*** Block opens ***

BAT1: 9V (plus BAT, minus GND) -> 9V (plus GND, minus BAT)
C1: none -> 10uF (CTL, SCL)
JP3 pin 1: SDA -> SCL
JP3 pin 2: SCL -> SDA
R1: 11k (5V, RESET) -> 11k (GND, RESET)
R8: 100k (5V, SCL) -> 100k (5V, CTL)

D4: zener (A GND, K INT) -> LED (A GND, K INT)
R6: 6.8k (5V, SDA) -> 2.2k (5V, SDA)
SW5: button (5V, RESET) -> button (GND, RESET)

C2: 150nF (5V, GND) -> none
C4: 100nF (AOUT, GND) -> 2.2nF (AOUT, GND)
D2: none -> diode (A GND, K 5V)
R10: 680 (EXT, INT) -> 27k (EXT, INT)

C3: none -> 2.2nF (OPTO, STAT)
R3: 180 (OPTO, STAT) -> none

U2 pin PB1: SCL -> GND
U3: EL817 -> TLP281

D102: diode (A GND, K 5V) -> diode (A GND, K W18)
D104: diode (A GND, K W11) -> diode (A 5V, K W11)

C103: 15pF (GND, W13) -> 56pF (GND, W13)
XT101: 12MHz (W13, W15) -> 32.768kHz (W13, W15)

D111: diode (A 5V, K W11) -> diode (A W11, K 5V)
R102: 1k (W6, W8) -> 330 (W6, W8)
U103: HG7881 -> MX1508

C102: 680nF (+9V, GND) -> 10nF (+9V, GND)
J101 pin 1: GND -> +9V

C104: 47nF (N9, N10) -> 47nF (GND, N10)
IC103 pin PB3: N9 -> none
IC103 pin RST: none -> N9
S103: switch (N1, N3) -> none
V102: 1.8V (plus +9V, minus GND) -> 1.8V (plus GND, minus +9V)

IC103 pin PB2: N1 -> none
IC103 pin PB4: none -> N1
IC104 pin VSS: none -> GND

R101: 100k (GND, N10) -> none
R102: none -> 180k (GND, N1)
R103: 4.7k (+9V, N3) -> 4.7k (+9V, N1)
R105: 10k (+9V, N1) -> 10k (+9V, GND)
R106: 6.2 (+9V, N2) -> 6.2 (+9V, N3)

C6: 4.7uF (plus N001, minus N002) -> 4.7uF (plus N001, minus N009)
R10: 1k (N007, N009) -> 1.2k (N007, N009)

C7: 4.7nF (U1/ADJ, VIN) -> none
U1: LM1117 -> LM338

*** Block closes ***

§ Work request: Copy exactly the lines that run from the one containing "R102: 1k (W6, W8) -> 330 (W6, W8)" to the last line of the listing, both included, and nothing more.

§ Solution for this problem:
R102: 1k (W6, W8) -> 330 (W6, W8)
U103: HG7881 -> MX1508

C102: 680nF (+9V, GND) -> 10nF (+9V, GND)
J101 pin 1: GND -> +9V

C104: 47nF (N9, N10) -> 47nF (GND, N10)
IC103 pin PB3: N9 -> none
IC103 pin RST: none -> N9
S103: switch (N1, N3) -> none
V102: 1.8V (plus +9V, minus GND) -> 1.8V (plus GND, minus +9V)

IC103 pin PB2: N1 -> none
IC103 pin PB4: none -> N1
IC104 pin VSS: none -> GND

R101: 100k (GND, N10) -> none
R102: none -> 180k (GND, N1)
R103: 4.7k (+9V, N3) -> 4.7k (+9V, N1)
R105: 10k (+9V, N1) -> 10k (+9V, GND)
R106: 6.2 (+9V, N2) -> 6.2 (+9V, N3)

C6: 4.7uF (plus N001, minus N002) -> 4.7uF (plus N001, minus N009)
R10: 1k (N007, N009) -> 1.2k (N007, N009)

C7: 4.7nF (U1/ADJ, VIN) -> none
U1: LM1117 -> LM338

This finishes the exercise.